Task directions: Pull every line with the word "blood" out of the entries below.

◆ ◆ ◆ ◆

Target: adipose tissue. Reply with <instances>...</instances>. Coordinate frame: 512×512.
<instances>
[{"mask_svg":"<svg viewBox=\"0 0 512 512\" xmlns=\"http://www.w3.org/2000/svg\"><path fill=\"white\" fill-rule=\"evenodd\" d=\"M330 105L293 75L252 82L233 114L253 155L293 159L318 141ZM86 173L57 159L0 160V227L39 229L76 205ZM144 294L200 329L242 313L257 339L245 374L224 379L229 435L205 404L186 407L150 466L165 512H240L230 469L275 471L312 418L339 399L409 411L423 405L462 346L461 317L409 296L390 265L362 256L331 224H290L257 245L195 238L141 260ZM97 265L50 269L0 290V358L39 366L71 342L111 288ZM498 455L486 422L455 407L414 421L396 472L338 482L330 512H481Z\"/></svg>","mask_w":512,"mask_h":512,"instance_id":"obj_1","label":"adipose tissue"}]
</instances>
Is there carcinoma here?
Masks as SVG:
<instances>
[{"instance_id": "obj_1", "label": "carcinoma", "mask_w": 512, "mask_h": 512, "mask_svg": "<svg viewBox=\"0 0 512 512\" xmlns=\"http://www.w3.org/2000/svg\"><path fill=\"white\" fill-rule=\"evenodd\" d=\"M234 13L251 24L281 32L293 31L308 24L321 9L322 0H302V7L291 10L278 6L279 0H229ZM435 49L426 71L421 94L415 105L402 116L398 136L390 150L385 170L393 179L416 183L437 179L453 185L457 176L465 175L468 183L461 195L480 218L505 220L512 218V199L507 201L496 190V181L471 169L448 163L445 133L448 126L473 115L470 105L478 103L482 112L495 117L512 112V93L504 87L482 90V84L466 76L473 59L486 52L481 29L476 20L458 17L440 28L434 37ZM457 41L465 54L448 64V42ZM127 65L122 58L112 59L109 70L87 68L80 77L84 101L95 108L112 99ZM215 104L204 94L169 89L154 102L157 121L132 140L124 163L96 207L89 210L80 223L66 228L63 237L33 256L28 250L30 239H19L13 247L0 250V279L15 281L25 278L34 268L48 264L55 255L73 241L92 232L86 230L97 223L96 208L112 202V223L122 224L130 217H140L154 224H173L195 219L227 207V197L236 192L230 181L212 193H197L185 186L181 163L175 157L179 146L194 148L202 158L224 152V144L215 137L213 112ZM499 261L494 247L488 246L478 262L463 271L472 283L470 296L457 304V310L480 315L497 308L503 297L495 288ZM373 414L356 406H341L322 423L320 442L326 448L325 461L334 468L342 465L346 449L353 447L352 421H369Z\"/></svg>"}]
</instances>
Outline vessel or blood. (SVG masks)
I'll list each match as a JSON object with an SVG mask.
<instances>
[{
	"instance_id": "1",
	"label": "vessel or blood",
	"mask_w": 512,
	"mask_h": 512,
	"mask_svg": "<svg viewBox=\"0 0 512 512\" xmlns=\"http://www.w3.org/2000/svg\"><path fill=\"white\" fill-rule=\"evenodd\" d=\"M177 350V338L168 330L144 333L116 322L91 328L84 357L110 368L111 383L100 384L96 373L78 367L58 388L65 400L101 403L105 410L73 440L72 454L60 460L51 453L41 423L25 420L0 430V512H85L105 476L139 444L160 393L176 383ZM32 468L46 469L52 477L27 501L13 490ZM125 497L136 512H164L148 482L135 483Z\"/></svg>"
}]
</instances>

◆ ◆ ◆ ◆

Expected answer:
Outline vessel or blood. (SVG masks)
	"label": "vessel or blood",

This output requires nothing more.